SOURCE MATERIAL:
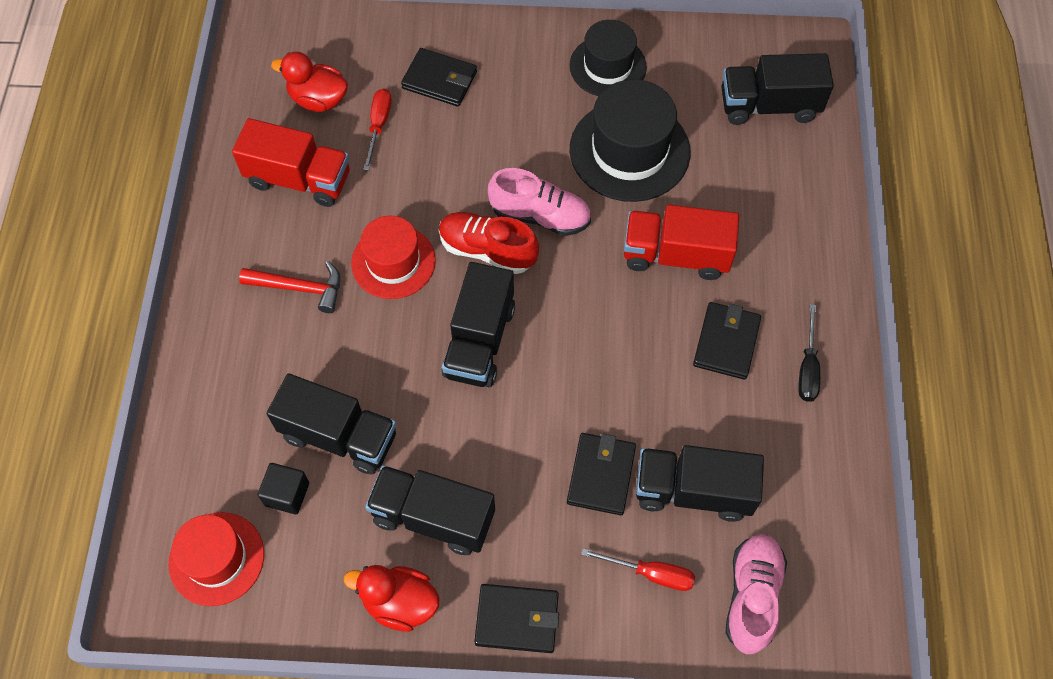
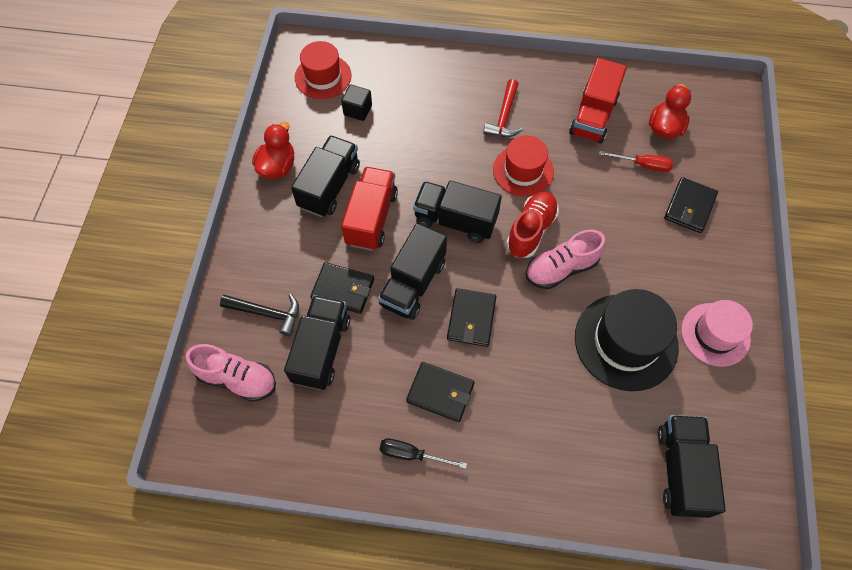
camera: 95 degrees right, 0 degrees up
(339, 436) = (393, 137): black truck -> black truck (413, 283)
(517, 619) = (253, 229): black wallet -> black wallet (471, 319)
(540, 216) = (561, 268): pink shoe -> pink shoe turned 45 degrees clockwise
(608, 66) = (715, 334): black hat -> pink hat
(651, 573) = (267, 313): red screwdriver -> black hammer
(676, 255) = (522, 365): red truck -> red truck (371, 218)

---

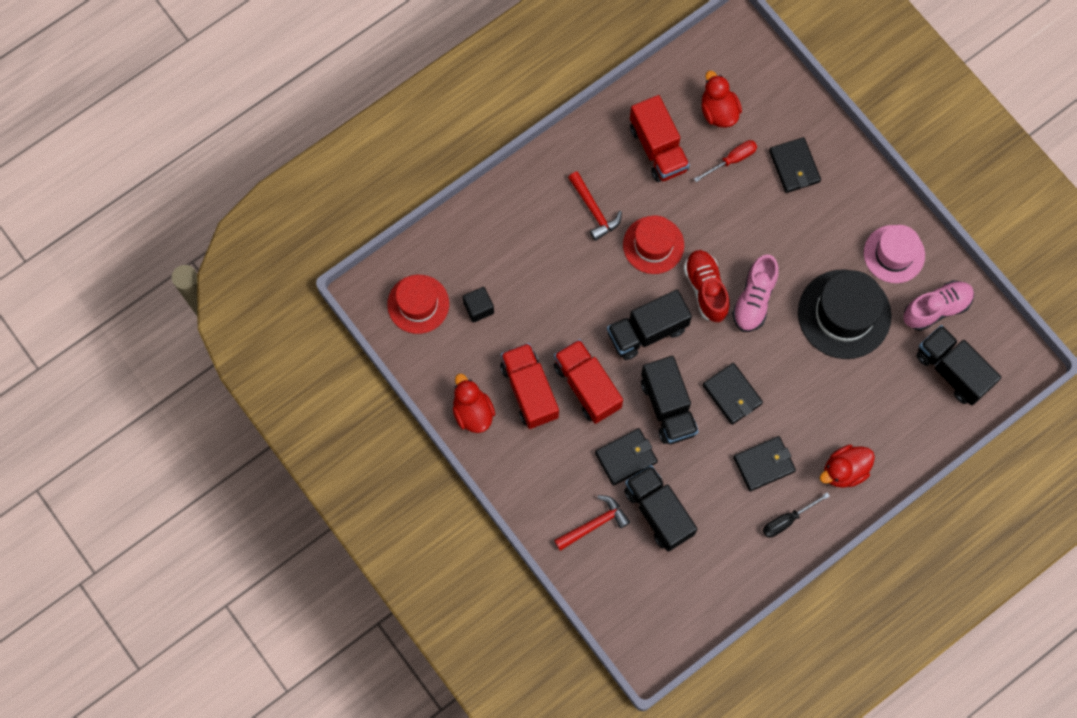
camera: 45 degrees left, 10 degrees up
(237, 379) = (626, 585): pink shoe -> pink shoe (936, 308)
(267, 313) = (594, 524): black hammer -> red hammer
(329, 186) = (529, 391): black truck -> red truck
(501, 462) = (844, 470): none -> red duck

WHAT YOU SHOULD DO: Taking the line with "(651, 573) = (267, 313): red" as the first and the line with "(676, 255) = (522, 365): red" as the last, retype that stretch of the data above exactly, with no other lines.

EXPECTED ANSWER:
(651, 573) = (267, 313): red screwdriver -> black hammer
(676, 255) = (522, 365): red truck -> red truck (371, 218)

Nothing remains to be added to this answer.